INSTRUCTION
Convert the entries into a Markdown table with the columns Row and Line, numbering each non-blank line in order and leaving out the pictures.

DATASET RECORDS
[BEGIN]
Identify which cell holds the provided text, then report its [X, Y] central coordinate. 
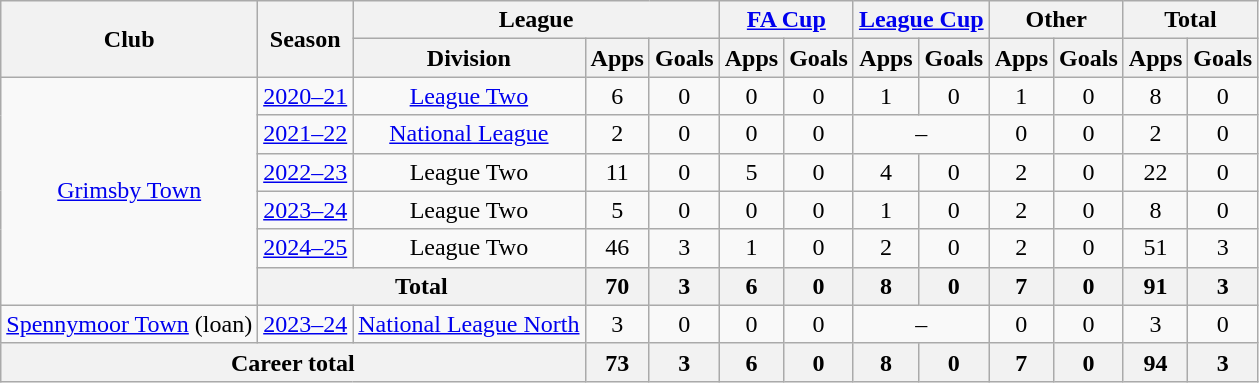
11 [617, 172]
Club [130, 39]
22 [1155, 172]
Division [469, 58]
National League North [469, 324]
51 [1155, 248]
4 [886, 172]
2021–22 [306, 134]
FA Cup [786, 20]
94 [1155, 362]
91 [1155, 286]
2020–21 [306, 96]
National League [469, 134]
2022–23 [306, 172]
League Cup [921, 20]
46 [617, 248]
2024–25 [306, 248]
Career total [293, 362]
Grimsby Town [130, 191]
Season [306, 39]
70 [617, 286]
Other [1056, 20]
League [536, 20]
73 [617, 362]
Spennymoor Town (loan) [130, 324]
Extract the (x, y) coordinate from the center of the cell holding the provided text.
[END]
RESULT OF THIS EXERCISE
| Row | Line |
|---|---|
| 1 | Identify which cell holds the provided text, then report its [X, Y] central coordinate.  |
| 2 | 11 [617, 172] |
| 3 | Club [130, 39] |
| 4 | 22 [1155, 172] |
| 5 | Division [469, 58] |
| 6 | National League North [469, 324] |
| 7 | 51 [1155, 248] |
| 8 | 4 [886, 172] |
| 9 | 2021–22 [306, 134] |
| 10 | FA Cup [786, 20] |
| 11 | 94 [1155, 362] |
| 12 | 91 [1155, 286] |
| 13 | 2020–21 [306, 96] |
| 14 | National League [469, 134] |
| 15 | 2022–23 [306, 172] |
| 16 | League Cup [921, 20] |
| 17 | 46 [617, 248] |
| 18 | 2024–25 [306, 248] |
| 19 | Career total [293, 362] |
| 20 | Grimsby Town [130, 191] |
| 21 | Season [306, 39] |
| 22 | 70 [617, 286] |
| 23 | Other [1056, 20] |
| 24 | League [536, 20] |
| 25 | 73 [617, 362] |
| 26 | Spennymoor Town (loan) [130, 324] |
| 27 | Extract the (x, y) coordinate from the center of the cell holding the provided text. |